- _Required action_
What lines below include the word "tower"? Copy each one.

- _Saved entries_
#####
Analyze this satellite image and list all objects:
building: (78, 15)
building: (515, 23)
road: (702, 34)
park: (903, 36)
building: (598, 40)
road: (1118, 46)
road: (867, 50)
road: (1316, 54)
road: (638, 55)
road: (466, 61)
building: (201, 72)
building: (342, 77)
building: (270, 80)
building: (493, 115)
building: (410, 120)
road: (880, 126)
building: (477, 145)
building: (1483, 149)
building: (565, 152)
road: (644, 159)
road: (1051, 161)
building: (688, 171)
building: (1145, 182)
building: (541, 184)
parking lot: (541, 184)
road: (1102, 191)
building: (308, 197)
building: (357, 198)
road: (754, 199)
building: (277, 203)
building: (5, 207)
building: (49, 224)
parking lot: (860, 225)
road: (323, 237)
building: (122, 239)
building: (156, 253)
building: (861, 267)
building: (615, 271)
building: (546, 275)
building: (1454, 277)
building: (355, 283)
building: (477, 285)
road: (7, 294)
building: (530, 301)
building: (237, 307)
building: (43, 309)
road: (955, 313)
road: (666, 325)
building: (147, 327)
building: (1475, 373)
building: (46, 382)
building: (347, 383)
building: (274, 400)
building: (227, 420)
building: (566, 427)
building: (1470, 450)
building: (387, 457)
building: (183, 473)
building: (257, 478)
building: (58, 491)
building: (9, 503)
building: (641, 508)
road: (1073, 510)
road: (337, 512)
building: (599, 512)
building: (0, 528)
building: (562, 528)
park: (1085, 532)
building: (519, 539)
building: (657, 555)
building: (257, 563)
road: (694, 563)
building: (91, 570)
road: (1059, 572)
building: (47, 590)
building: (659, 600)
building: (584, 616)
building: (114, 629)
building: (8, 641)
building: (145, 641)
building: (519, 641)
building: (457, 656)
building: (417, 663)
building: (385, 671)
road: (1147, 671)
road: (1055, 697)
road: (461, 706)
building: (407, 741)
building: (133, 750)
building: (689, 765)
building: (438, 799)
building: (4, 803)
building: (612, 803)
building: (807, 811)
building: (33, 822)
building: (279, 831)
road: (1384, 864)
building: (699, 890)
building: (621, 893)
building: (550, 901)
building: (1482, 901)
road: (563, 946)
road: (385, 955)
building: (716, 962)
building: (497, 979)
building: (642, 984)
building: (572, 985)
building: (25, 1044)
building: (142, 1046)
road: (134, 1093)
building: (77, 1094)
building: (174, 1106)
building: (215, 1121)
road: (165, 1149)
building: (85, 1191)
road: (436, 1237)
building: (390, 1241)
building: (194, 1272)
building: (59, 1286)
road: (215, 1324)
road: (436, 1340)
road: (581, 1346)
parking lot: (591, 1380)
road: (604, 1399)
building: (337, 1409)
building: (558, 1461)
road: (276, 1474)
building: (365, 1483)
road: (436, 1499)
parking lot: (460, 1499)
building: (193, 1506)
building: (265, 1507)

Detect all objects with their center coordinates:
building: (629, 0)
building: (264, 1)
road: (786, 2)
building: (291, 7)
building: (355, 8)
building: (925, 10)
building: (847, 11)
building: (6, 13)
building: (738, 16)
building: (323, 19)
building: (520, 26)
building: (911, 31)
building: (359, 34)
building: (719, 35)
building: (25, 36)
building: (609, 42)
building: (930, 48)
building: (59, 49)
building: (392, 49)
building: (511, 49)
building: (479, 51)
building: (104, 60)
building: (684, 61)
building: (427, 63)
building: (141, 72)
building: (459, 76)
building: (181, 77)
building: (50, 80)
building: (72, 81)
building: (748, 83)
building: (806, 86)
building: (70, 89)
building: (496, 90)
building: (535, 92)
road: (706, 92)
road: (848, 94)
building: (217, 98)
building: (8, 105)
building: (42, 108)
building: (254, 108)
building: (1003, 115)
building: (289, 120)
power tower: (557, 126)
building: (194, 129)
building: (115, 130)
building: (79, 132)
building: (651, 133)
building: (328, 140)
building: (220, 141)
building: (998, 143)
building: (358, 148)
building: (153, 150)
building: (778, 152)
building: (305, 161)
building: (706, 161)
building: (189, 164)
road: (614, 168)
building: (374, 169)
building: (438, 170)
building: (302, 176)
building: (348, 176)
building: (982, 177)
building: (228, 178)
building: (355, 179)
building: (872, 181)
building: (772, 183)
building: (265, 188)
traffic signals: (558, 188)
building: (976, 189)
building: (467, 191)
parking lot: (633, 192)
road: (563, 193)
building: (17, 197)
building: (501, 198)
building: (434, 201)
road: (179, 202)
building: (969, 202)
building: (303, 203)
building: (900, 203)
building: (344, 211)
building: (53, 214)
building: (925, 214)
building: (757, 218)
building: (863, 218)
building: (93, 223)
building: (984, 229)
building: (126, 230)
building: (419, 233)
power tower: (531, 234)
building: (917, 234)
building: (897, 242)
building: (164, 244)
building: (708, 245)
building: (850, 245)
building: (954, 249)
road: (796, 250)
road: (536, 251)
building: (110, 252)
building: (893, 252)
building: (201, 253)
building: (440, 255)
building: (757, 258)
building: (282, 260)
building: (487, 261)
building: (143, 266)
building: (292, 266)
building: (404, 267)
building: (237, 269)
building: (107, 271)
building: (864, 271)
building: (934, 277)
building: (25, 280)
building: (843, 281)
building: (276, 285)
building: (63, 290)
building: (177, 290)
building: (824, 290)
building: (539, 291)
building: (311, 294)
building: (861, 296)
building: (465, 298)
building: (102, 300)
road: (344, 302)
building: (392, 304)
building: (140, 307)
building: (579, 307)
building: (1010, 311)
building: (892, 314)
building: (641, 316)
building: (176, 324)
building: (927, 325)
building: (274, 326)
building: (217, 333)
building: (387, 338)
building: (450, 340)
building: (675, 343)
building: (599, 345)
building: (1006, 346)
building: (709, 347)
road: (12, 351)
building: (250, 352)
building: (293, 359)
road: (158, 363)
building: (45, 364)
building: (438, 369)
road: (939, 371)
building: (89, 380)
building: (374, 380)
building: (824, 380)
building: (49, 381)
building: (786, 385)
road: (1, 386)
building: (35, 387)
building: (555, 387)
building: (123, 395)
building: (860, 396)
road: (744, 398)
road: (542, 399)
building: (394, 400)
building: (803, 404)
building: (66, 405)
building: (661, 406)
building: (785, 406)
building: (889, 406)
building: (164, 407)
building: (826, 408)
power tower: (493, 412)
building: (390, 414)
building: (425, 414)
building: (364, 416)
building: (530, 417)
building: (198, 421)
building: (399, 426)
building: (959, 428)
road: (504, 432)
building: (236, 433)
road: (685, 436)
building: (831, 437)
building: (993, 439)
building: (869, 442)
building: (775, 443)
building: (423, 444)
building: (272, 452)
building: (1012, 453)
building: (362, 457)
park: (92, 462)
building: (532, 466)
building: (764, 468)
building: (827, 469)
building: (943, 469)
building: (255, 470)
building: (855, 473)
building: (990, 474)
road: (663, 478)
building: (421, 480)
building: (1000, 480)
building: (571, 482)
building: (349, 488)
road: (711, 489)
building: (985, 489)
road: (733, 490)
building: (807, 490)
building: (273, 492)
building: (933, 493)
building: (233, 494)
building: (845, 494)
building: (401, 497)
#####
- _Task answer_
power tower: (557, 126)
power tower: (531, 234)
power tower: (493, 412)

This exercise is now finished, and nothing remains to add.